### Exercise goal
In the copy, include no images. Reproduce the entries exactly.

Object state comparisons

____

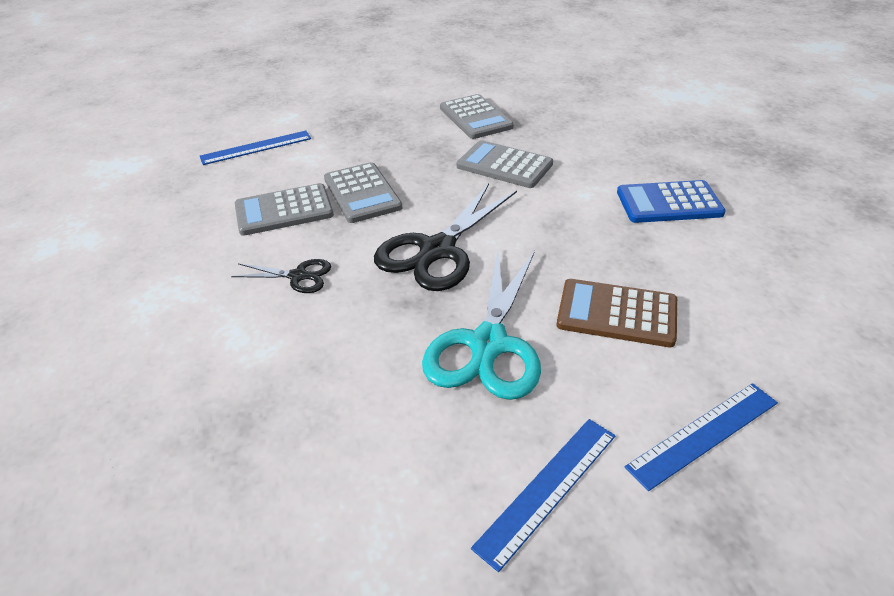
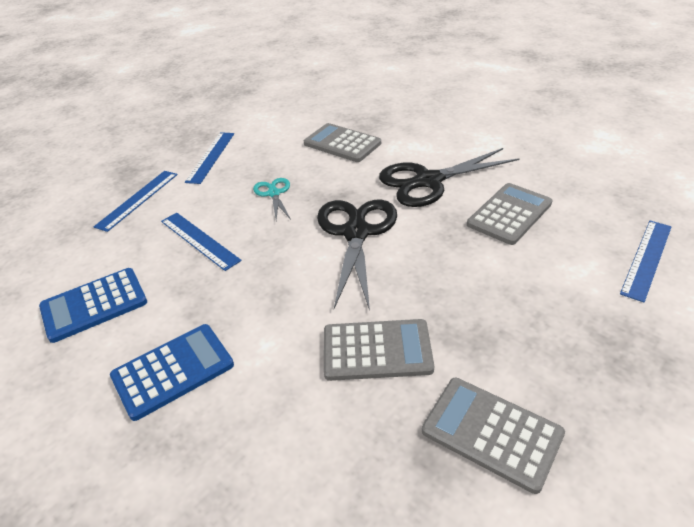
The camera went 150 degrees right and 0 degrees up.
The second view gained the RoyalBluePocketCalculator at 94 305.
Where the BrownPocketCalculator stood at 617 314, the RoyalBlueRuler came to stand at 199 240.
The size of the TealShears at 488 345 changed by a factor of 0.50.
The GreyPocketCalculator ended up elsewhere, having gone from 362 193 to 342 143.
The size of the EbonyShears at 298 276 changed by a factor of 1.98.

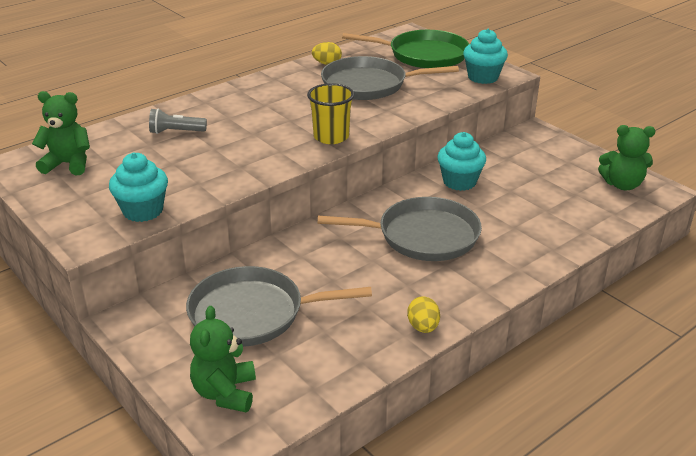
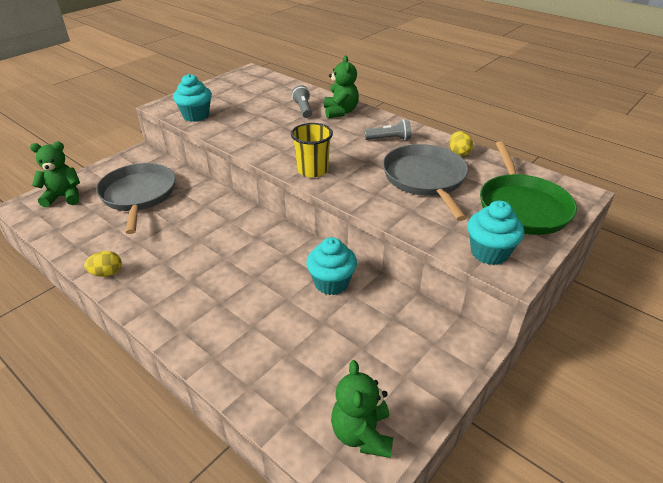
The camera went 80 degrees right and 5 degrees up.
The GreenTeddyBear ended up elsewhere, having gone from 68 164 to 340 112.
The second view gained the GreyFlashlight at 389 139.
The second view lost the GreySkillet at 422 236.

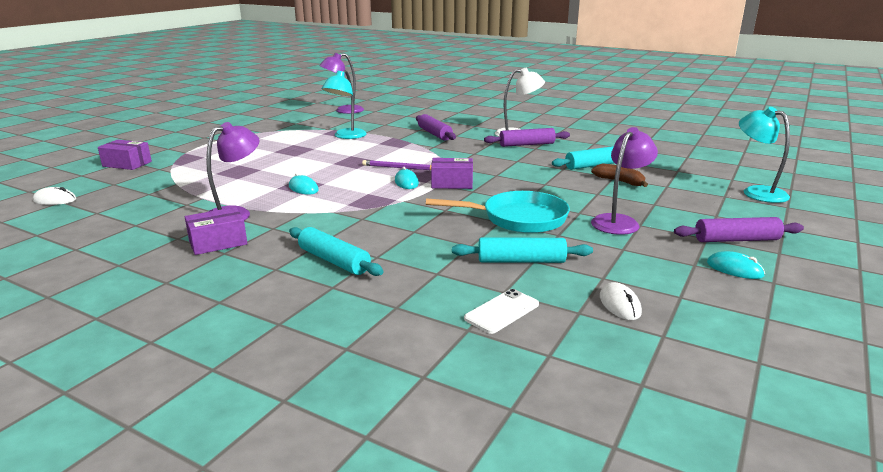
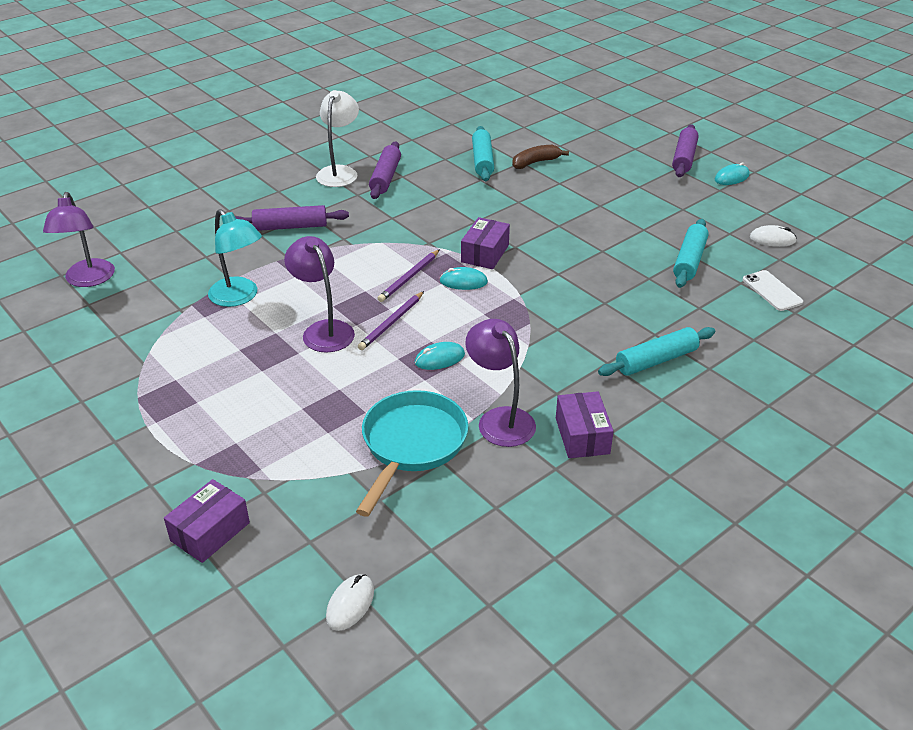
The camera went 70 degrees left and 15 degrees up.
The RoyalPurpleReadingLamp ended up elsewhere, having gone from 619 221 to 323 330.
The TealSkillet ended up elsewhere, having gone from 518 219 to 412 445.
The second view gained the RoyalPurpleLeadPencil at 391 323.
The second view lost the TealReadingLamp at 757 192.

____

### Completed exercise
The camera went 150 degrees right and 0 degrees up.
The second view gained the RoyalBluePocketCalculator at 94 305.
Where the BrownPocketCalculator stood at 617 314, the RoyalBlueRuler came to stand at 199 240.
The size of the TealShears at 488 345 changed by a factor of 0.50.
The GreyPocketCalculator ended up elsewhere, having gone from 362 193 to 342 143.
The size of the EbonyShears at 298 276 changed by a factor of 1.98.

The camera went 80 degrees right and 5 degrees up.
The GreenTeddyBear ended up elsewhere, having gone from 68 164 to 340 112.
The second view gained the GreyFlashlight at 389 139.
The second view lost the GreySkillet at 422 236.

The camera went 70 degrees left and 15 degrees up.
The RoyalPurpleReadingLamp ended up elsewhere, having gone from 619 221 to 323 330.
The TealSkillet ended up elsewhere, having gone from 518 219 to 412 445.
The second view gained the RoyalPurpleLeadPencil at 391 323.
The second view lost the TealReadingLamp at 757 192.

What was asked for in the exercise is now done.